■ **Required work**
Find the lines of the data below that include "grey". Report their number only.

■ **Dataset records**
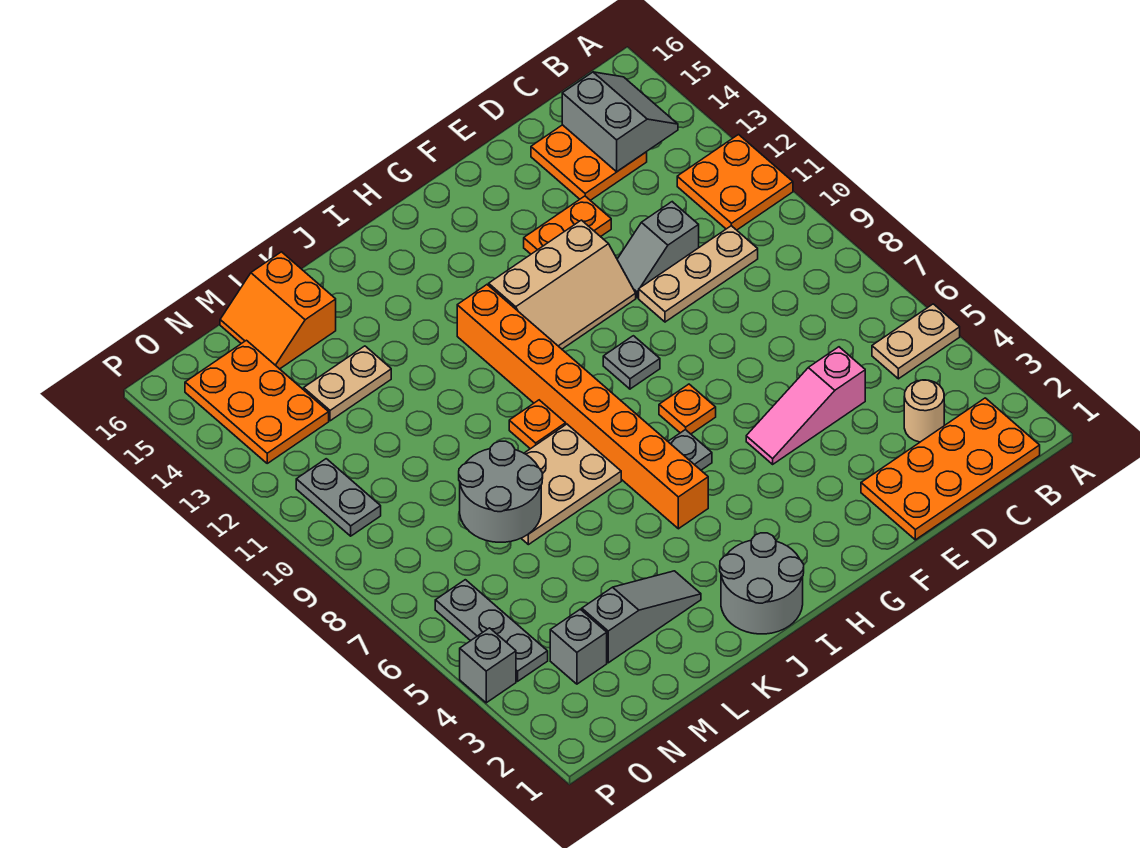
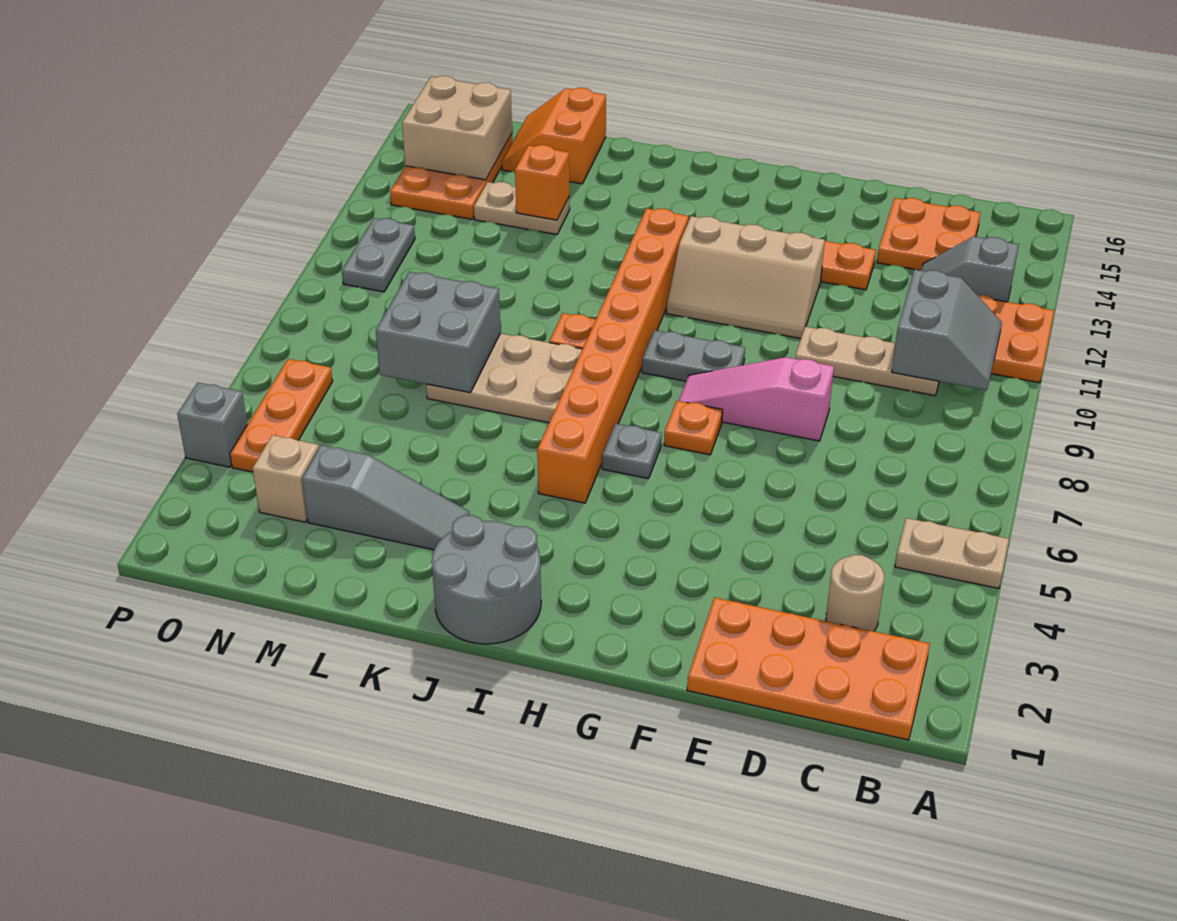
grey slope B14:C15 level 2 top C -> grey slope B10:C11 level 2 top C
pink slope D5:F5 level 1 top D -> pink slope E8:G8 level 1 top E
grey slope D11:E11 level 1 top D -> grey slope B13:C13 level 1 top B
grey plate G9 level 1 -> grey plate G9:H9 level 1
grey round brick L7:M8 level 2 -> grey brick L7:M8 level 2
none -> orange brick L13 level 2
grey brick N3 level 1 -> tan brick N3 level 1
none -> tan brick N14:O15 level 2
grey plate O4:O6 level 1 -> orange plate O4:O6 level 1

■ **Exercise answer**
6